Copy the listing below letter for letter, passing over each picture.

===

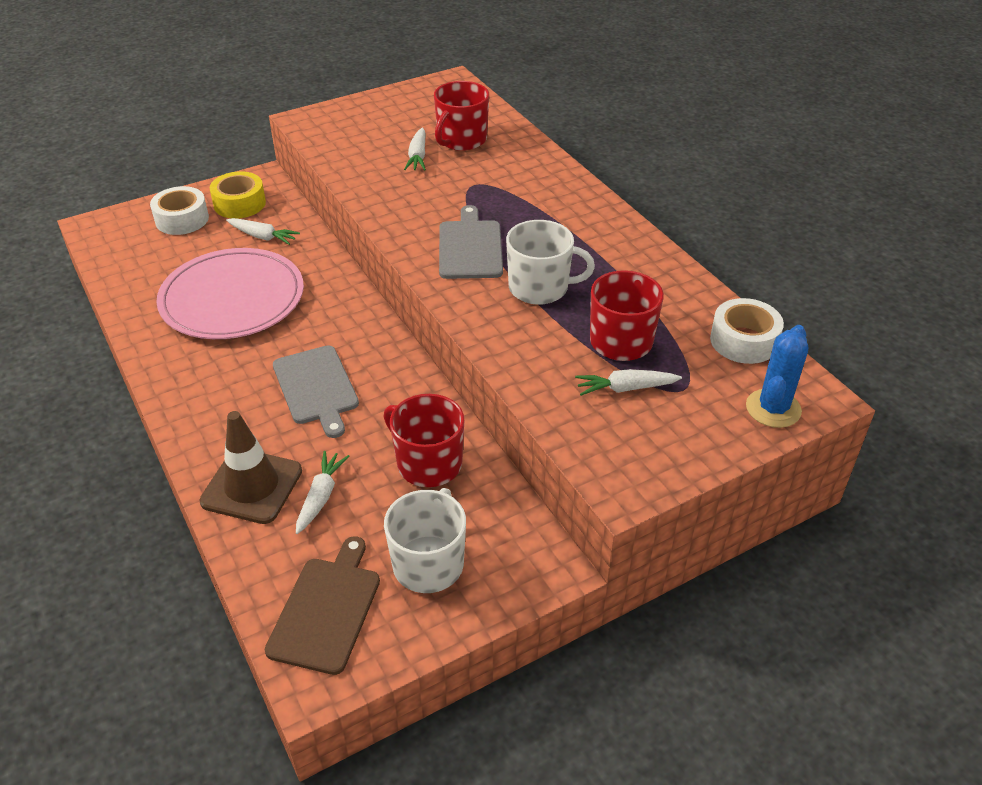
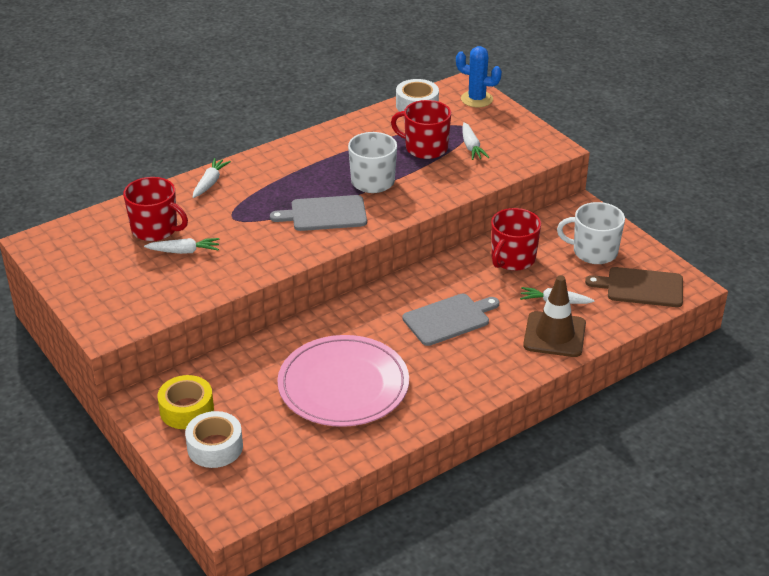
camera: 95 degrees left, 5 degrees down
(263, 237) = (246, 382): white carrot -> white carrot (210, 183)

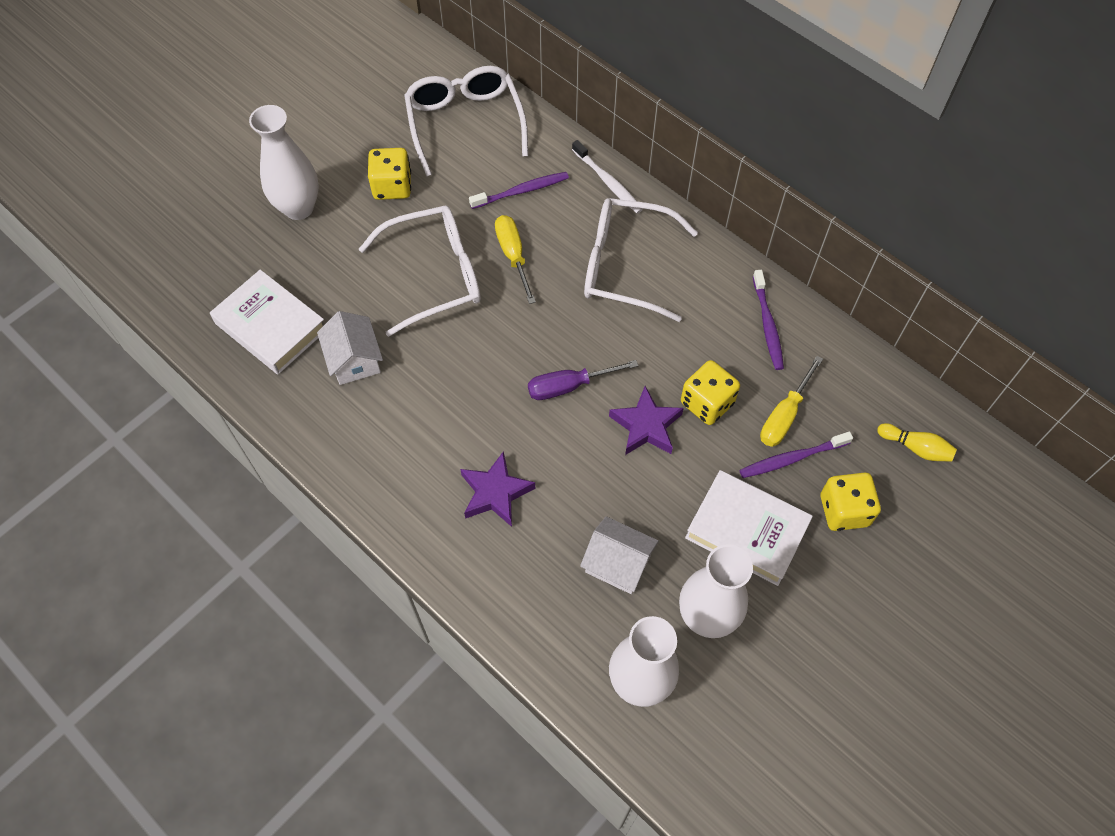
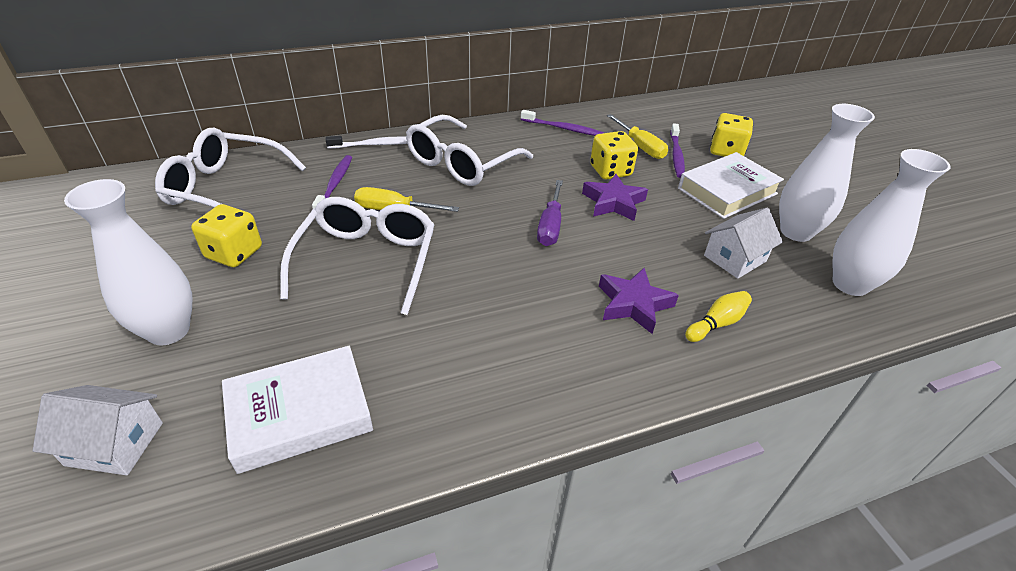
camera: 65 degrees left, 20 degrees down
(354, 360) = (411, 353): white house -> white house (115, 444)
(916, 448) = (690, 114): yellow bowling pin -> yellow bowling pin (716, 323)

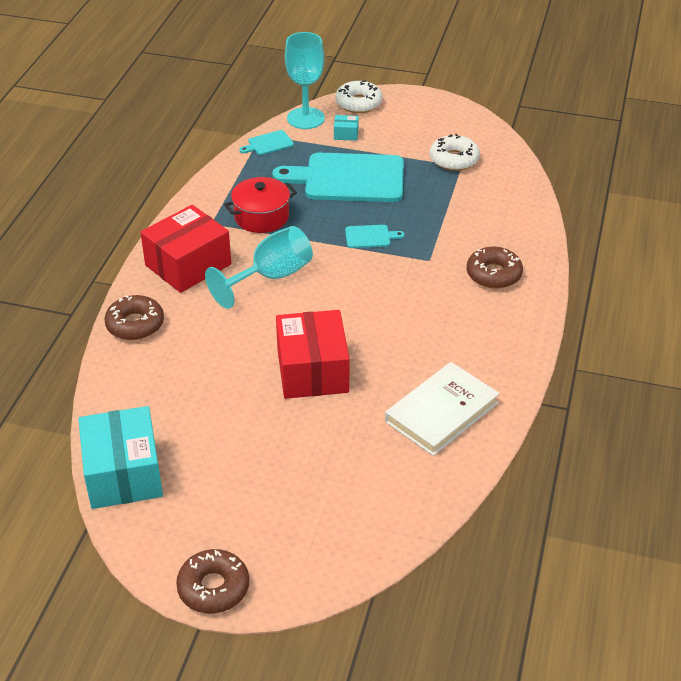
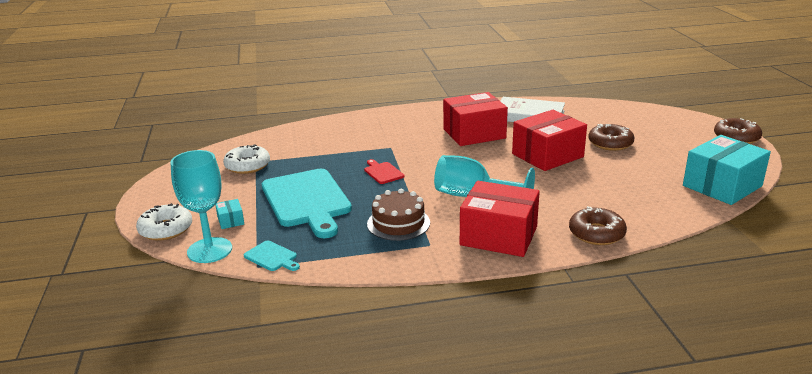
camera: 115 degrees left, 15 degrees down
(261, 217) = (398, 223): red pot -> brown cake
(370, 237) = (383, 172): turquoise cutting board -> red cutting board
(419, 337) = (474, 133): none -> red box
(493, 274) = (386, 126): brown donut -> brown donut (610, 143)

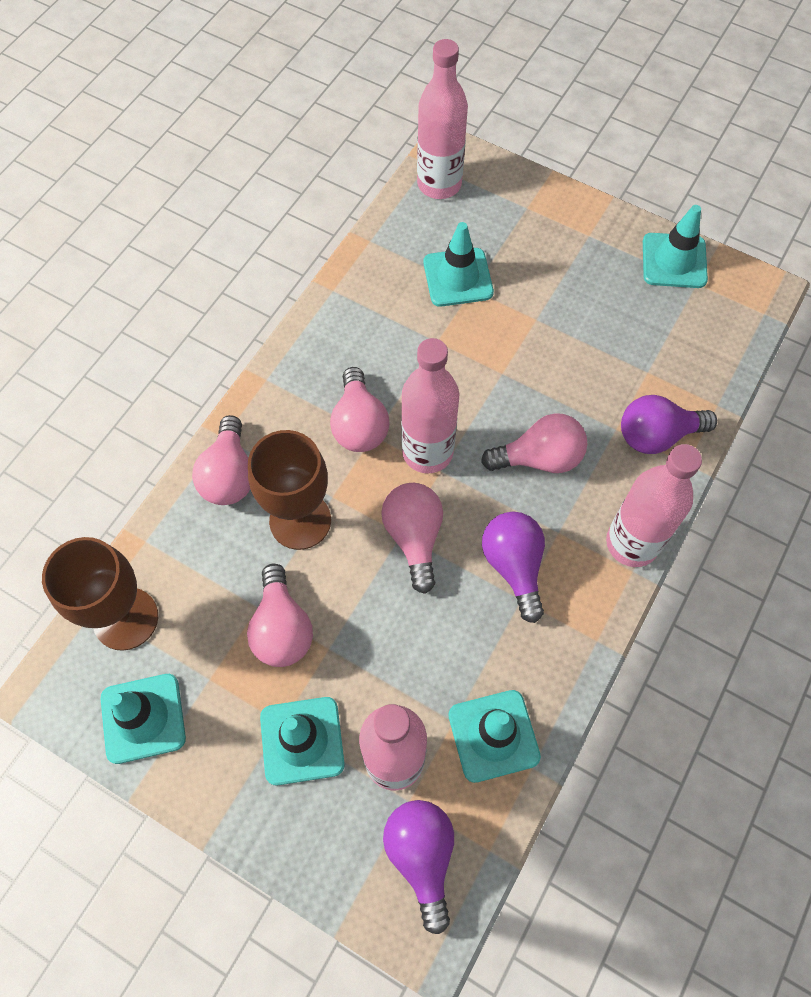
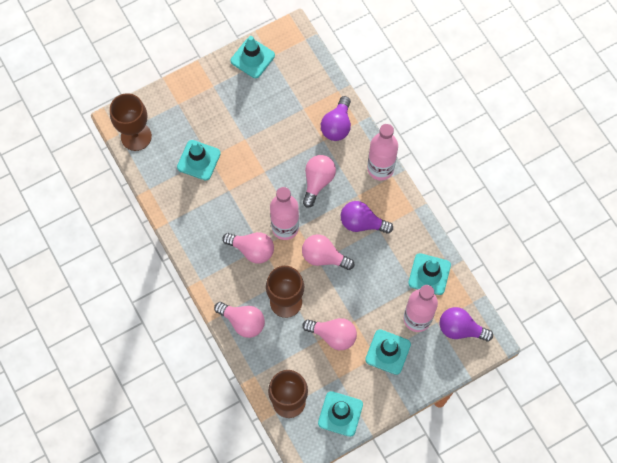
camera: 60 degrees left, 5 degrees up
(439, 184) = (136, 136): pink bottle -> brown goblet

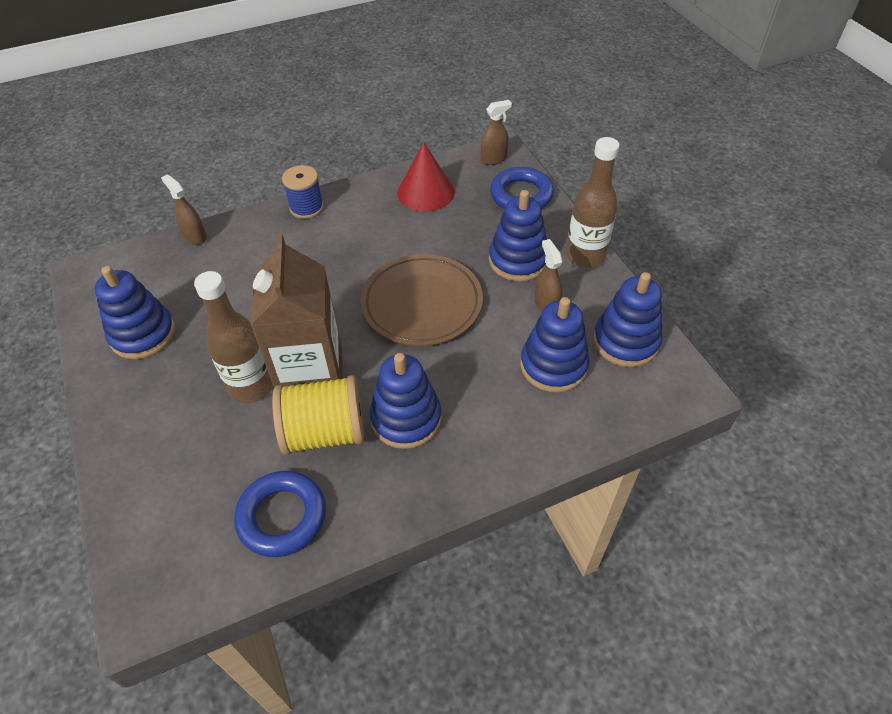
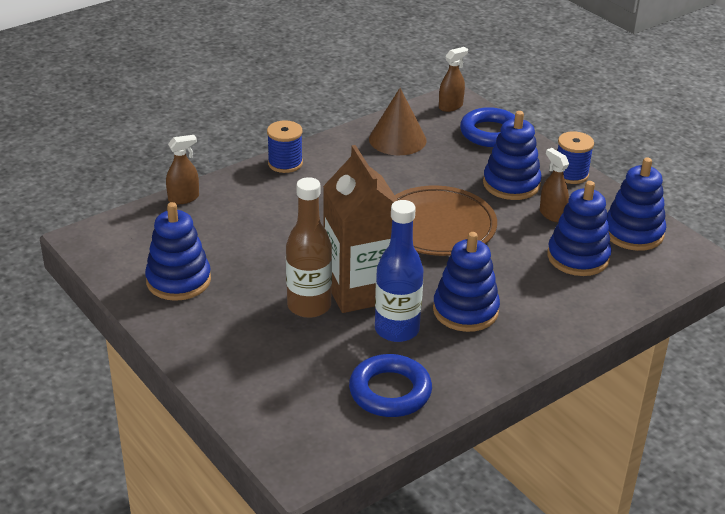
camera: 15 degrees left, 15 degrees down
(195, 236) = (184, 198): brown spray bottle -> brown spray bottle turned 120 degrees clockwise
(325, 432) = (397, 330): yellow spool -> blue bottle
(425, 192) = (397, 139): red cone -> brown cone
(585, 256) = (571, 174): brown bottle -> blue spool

===

- [ANSWER TO THE EXERCISE]:
camera: 95 degrees left, 5 degrees down
(263, 237) = (246, 382): white carrot -> white carrot (210, 183)

camera: 65 degrees left, 20 degrees down
(354, 360) = (411, 353): white house -> white house (115, 444)
(916, 448) = (690, 114): yellow bowling pin -> yellow bowling pin (716, 323)

camera: 115 degrees left, 15 degrees down
(261, 217) = (398, 223): red pot -> brown cake
(370, 237) = (383, 172): turquoise cutting board -> red cutting board
(419, 337) = (474, 133): none -> red box
(493, 274) = (386, 126): brown donut -> brown donut (610, 143)

camera: 60 degrees left, 5 degrees up
(439, 184) = (136, 136): pink bottle -> brown goblet

camera: 15 degrees left, 15 degrees down
(195, 236) = (184, 198): brown spray bottle -> brown spray bottle turned 120 degrees clockwise
(325, 432) = (397, 330): yellow spool -> blue bottle
(425, 192) = (397, 139): red cone -> brown cone
(585, 256) = (571, 174): brown bottle -> blue spool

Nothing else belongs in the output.